RECORDS FOR THIS EXERCISE START

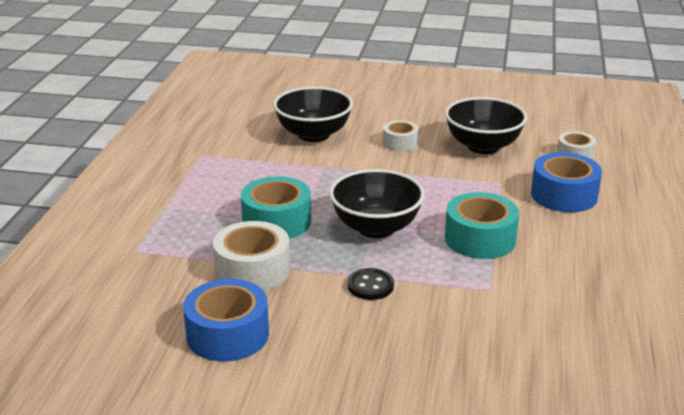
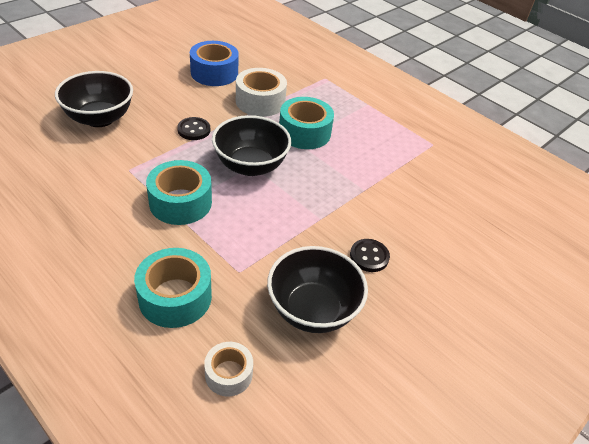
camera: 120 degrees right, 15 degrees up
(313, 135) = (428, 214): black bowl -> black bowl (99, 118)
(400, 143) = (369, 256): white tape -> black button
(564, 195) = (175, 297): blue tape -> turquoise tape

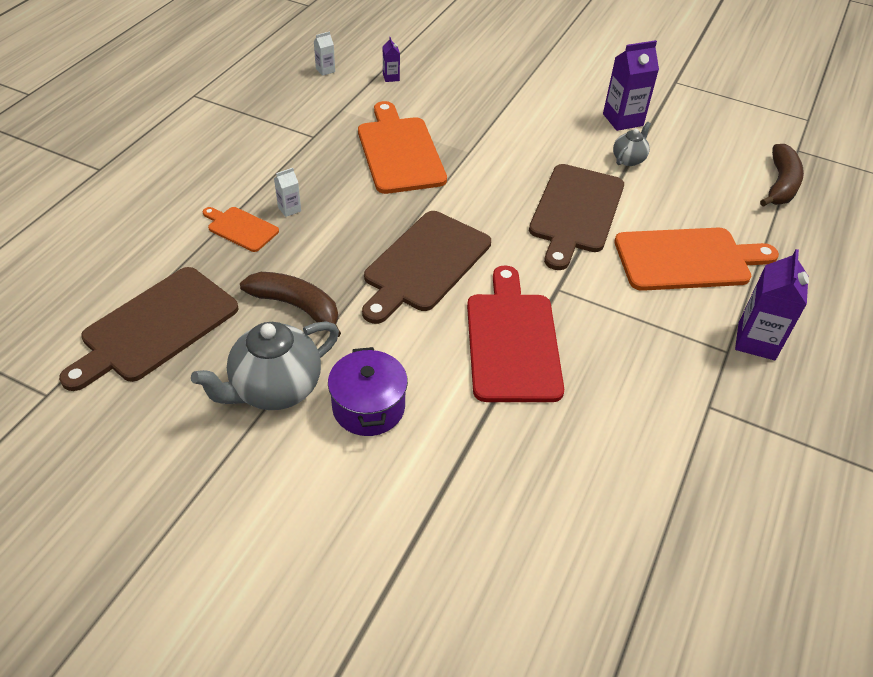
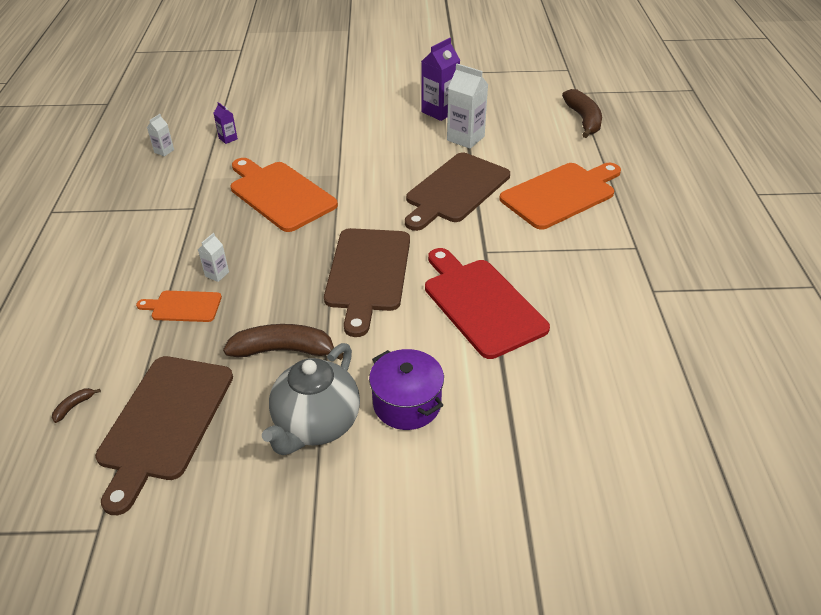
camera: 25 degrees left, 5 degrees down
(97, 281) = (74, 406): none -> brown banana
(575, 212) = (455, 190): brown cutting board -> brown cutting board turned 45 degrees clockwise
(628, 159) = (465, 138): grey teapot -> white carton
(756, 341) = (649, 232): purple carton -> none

RECORDS FOR THIS EXERCISE END

# [EXERCISE DIRECTIONS]
Copy out the lines of the data where the string "none" occurs.

# [WORKED SOLUTION]
(97, 281) = (74, 406): none -> brown banana
(756, 341) = (649, 232): purple carton -> none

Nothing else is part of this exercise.